• _Data shown_:
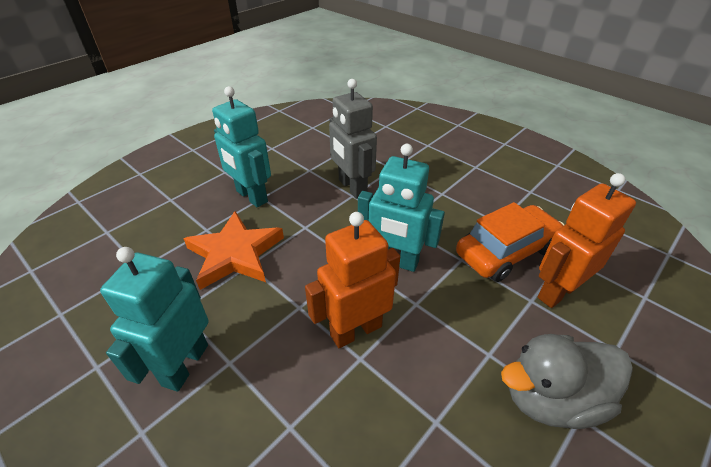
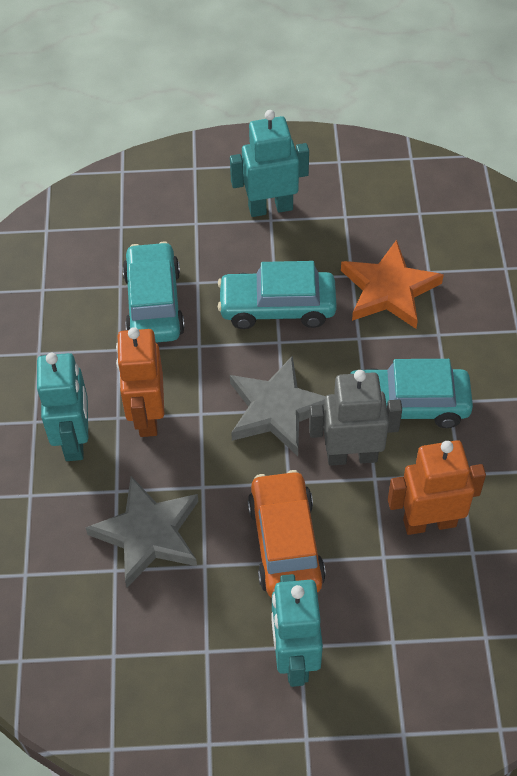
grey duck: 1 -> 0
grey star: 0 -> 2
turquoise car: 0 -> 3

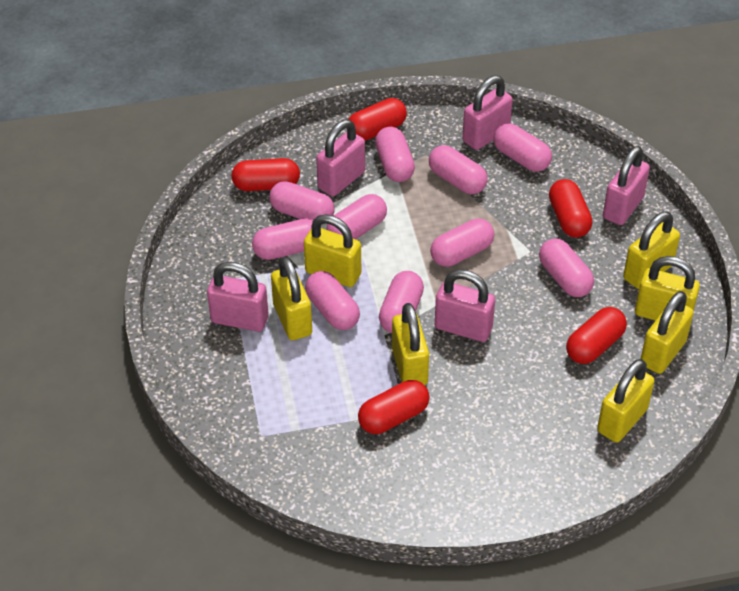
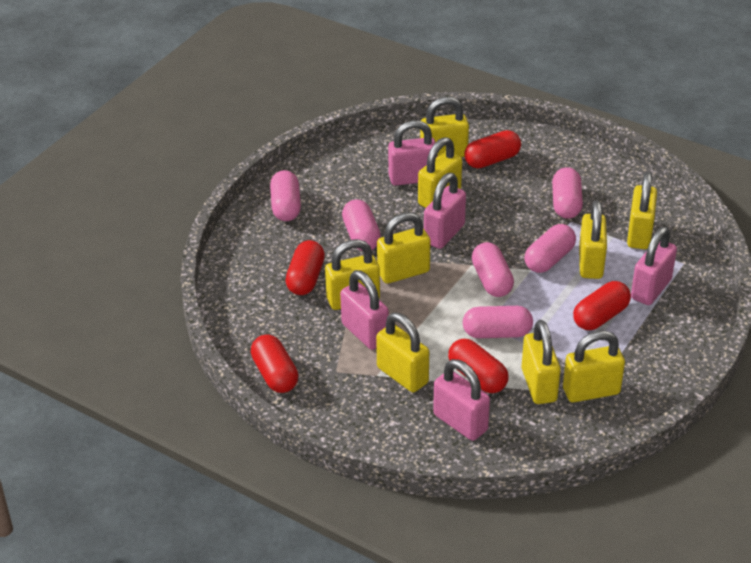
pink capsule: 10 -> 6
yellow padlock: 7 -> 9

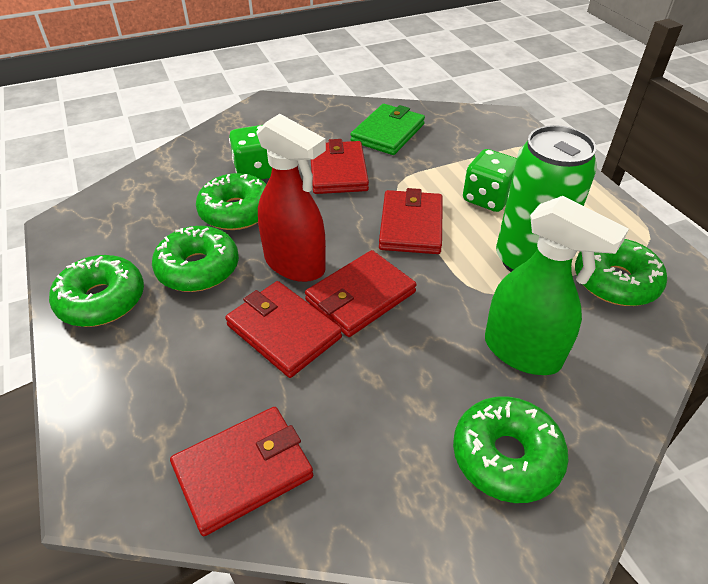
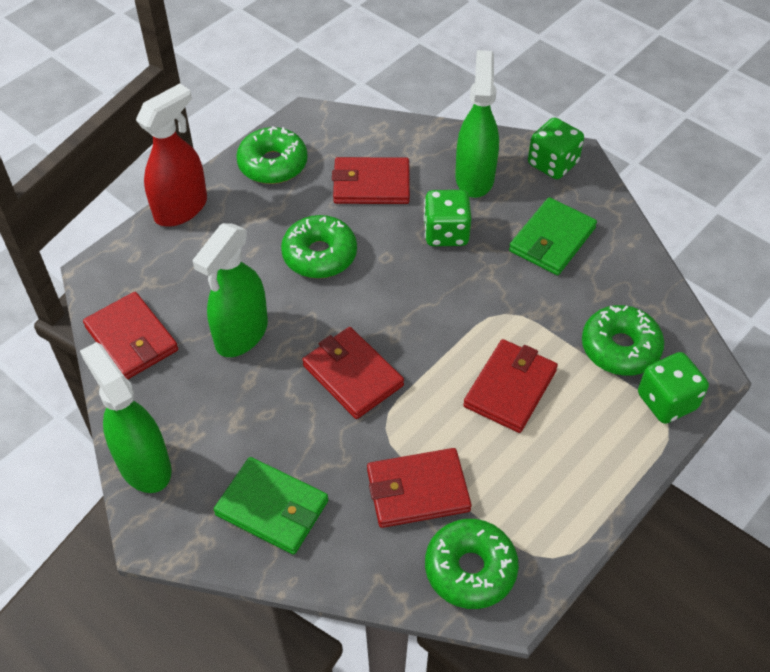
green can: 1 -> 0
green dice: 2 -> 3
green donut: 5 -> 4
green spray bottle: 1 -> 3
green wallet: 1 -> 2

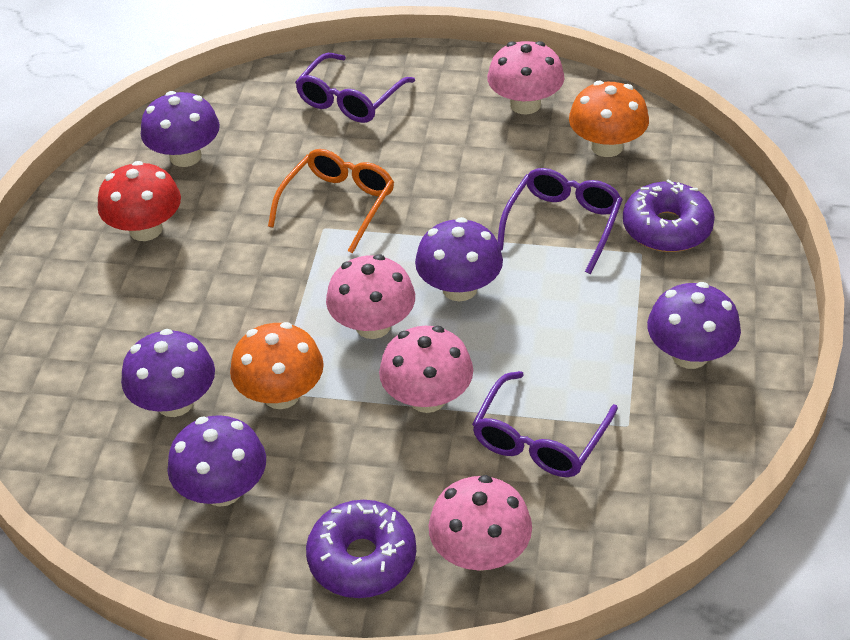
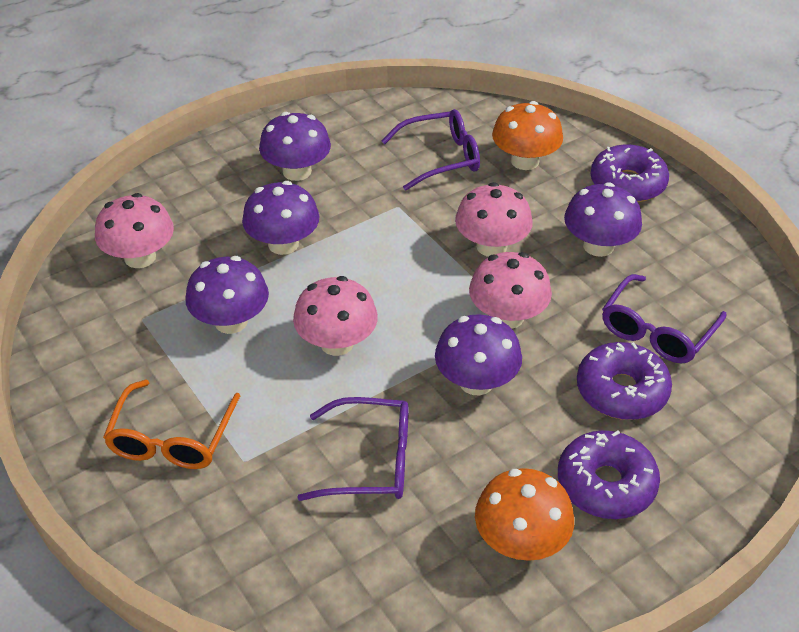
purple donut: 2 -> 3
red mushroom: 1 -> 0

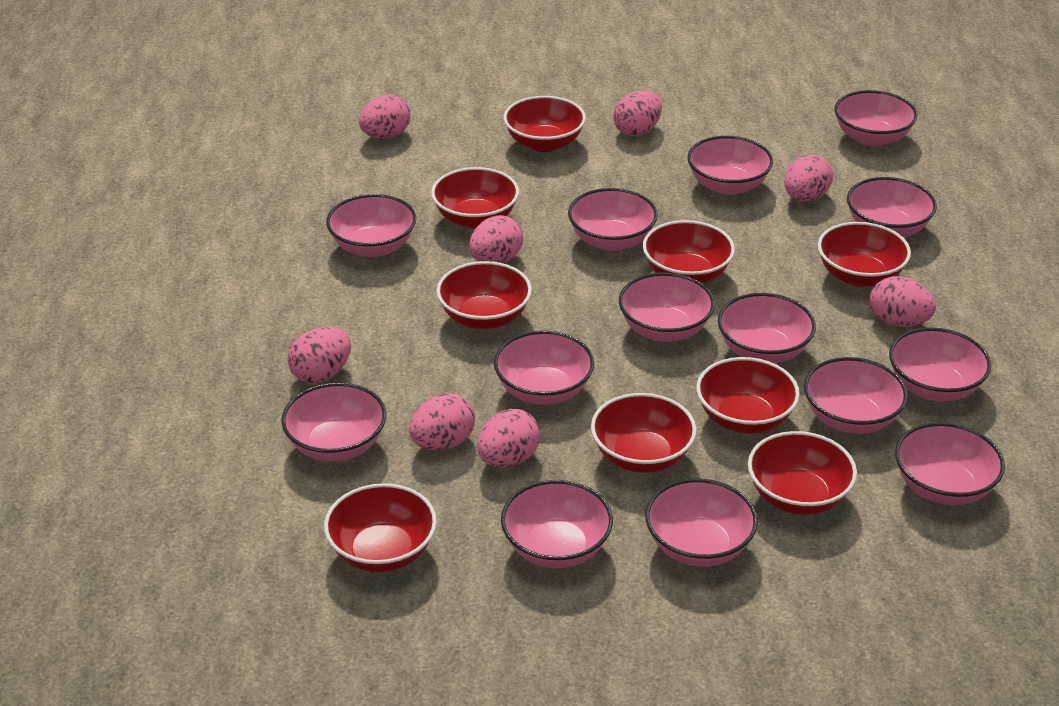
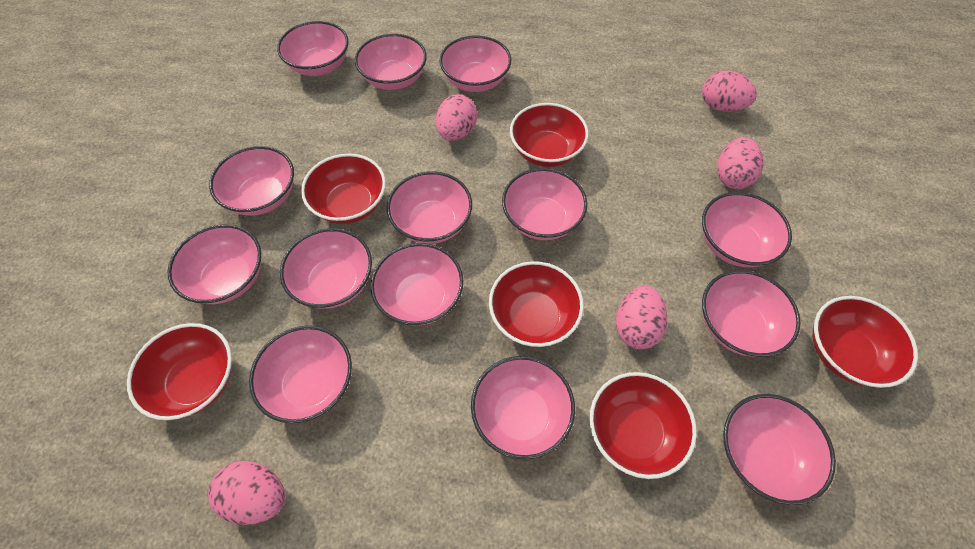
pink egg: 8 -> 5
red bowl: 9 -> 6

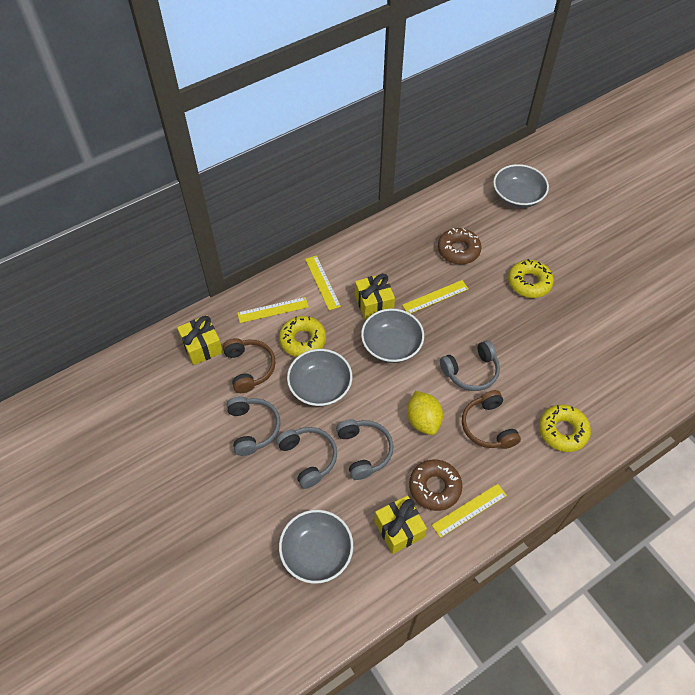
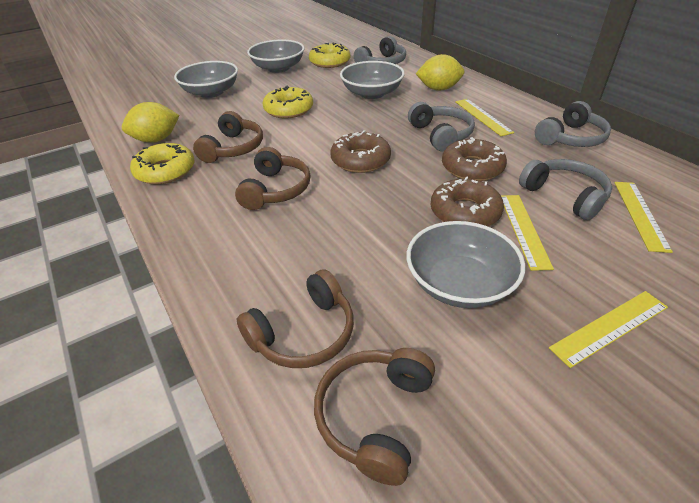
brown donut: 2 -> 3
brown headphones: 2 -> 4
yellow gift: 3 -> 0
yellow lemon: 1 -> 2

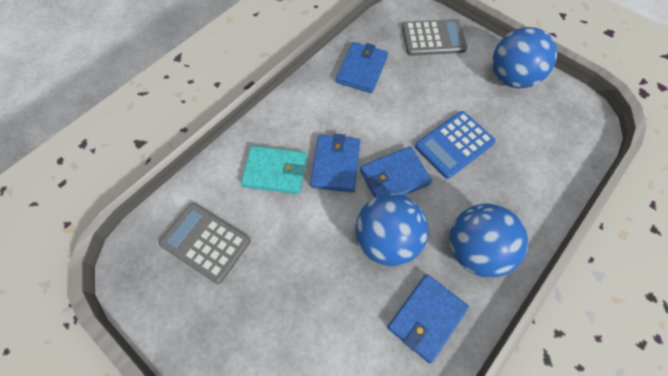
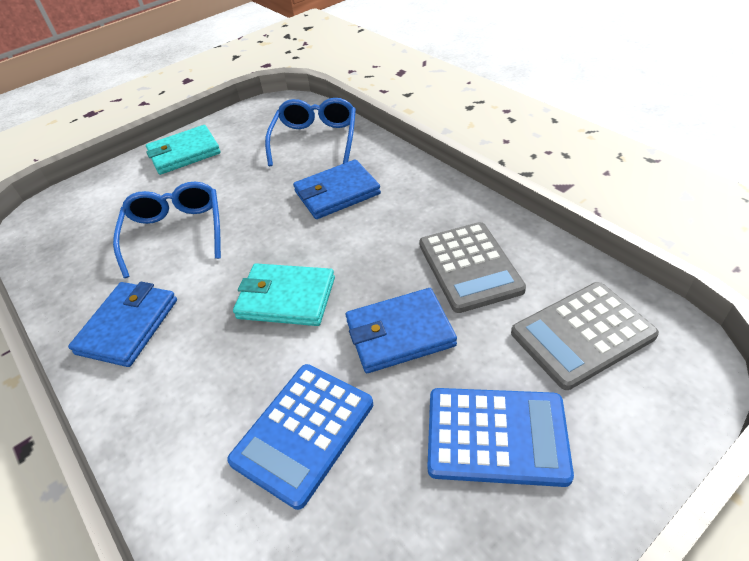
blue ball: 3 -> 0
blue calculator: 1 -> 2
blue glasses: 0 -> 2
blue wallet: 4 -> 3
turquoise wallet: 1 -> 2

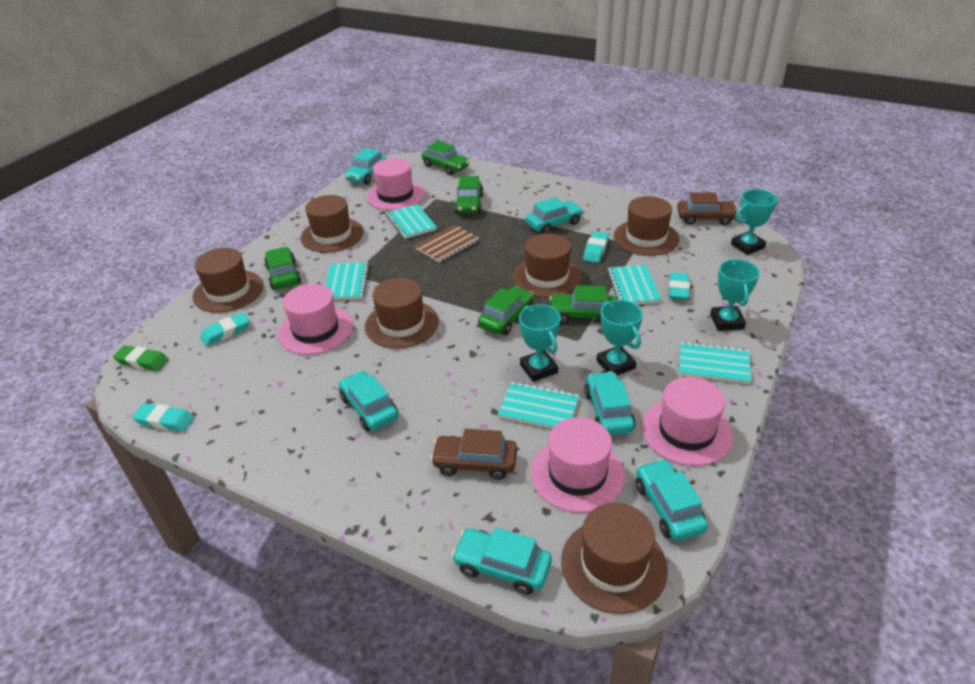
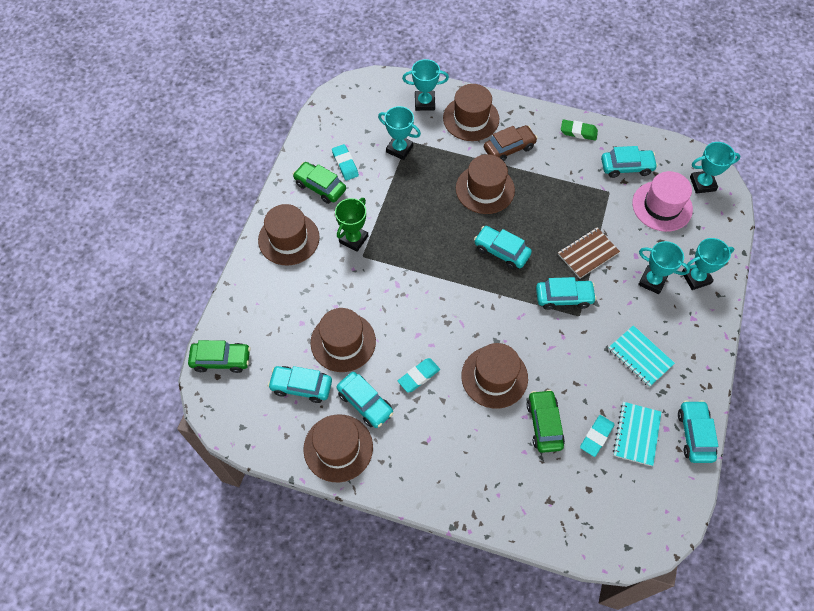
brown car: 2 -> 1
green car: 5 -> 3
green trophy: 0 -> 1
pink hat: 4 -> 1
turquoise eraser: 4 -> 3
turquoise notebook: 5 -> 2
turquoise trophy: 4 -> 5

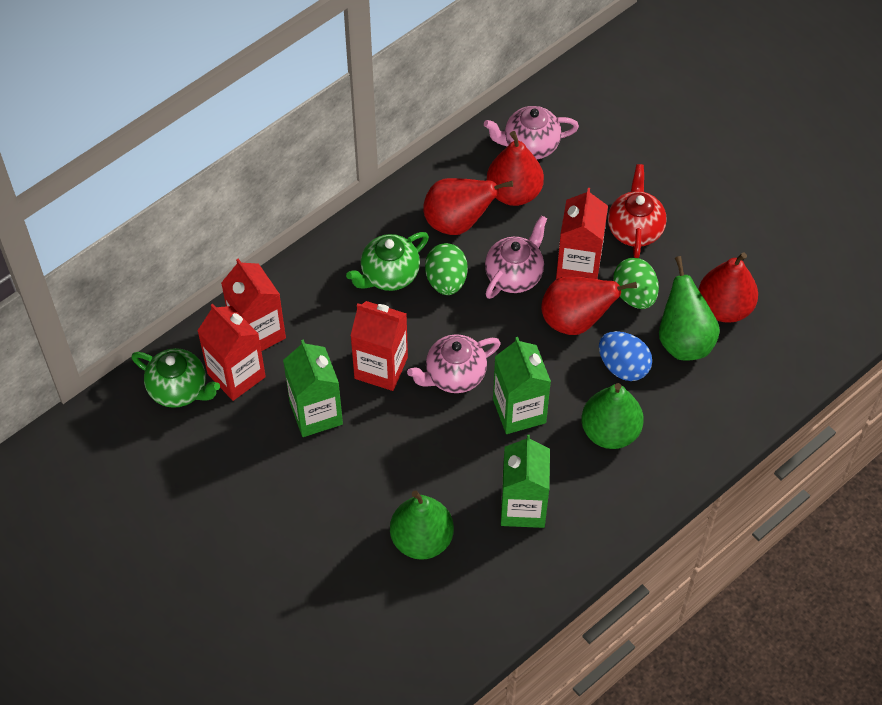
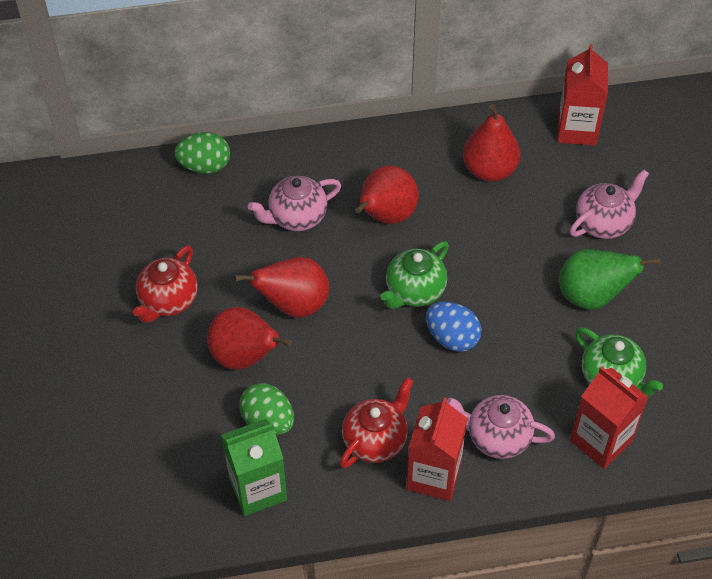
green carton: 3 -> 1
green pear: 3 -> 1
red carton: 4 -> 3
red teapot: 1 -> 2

• _Exercise details_: Line by line, write out the material above exactly, with no images.

• _Written answer_:
grey duck: 1 -> 0
grey star: 0 -> 2
turquoise car: 0 -> 3

pink capsule: 10 -> 6
yellow padlock: 7 -> 9

green can: 1 -> 0
green dice: 2 -> 3
green donut: 5 -> 4
green spray bottle: 1 -> 3
green wallet: 1 -> 2

purple donut: 2 -> 3
red mushroom: 1 -> 0

pink egg: 8 -> 5
red bowl: 9 -> 6

brown donut: 2 -> 3
brown headphones: 2 -> 4
yellow gift: 3 -> 0
yellow lemon: 1 -> 2

blue ball: 3 -> 0
blue calculator: 1 -> 2
blue glasses: 0 -> 2
blue wallet: 4 -> 3
turquoise wallet: 1 -> 2

brown car: 2 -> 1
green car: 5 -> 3
green trophy: 0 -> 1
pink hat: 4 -> 1
turquoise eraser: 4 -> 3
turquoise notebook: 5 -> 2
turquoise trophy: 4 -> 5

green carton: 3 -> 1
green pear: 3 -> 1
red carton: 4 -> 3
red teapot: 1 -> 2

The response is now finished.